Collected data:
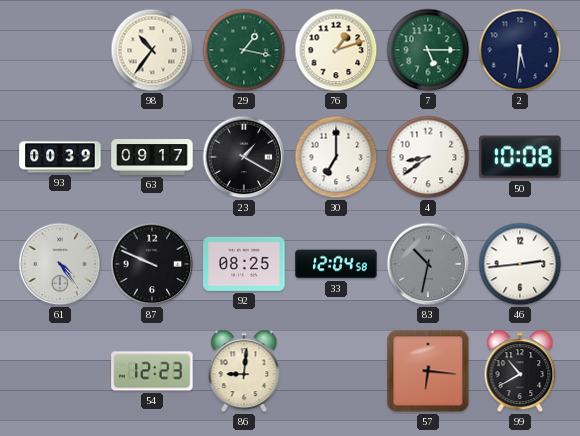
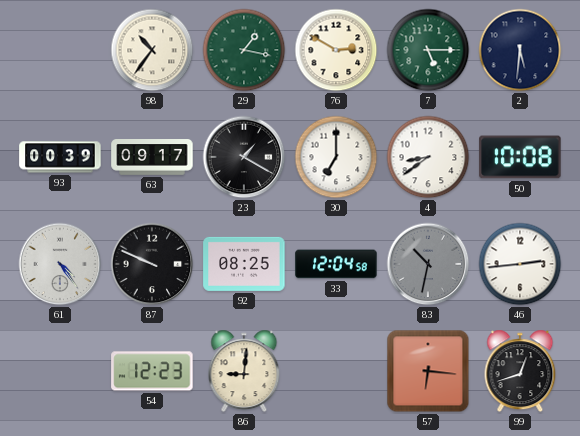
76: 1:12 -> 2:50
99: 10:40 -> 12:42
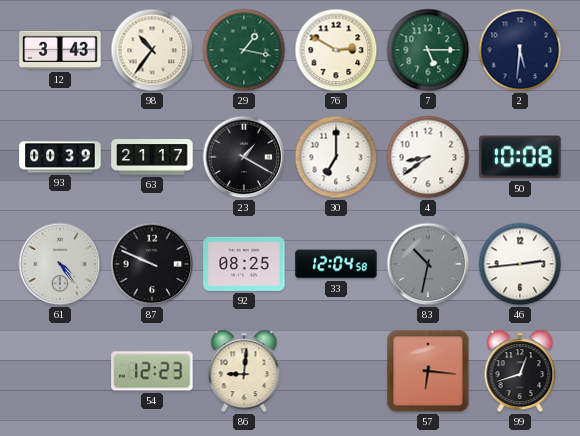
12: none -> 3:43
63: 09:17 -> 21:17
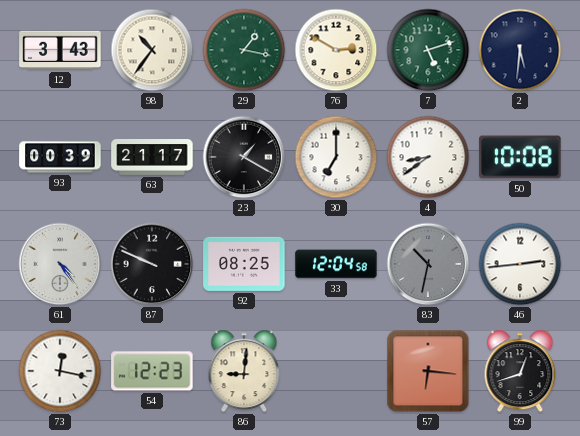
7: 5:15 -> 5:12
73: none -> 12:17
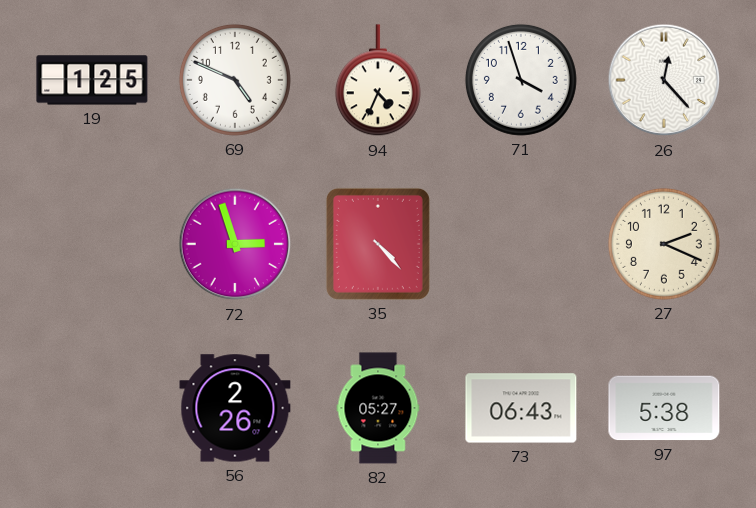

Task instructions: Copy out all the records with "blank" substituted for every "none" and nothing else changed. Omit the picture lines.

Solution:
76: 1:12 -> 2:50
99: 10:40 -> 12:42
12: blank -> 3:43
63: 09:17 -> 21:17
7: 5:15 -> 5:12
73: blank -> 12:17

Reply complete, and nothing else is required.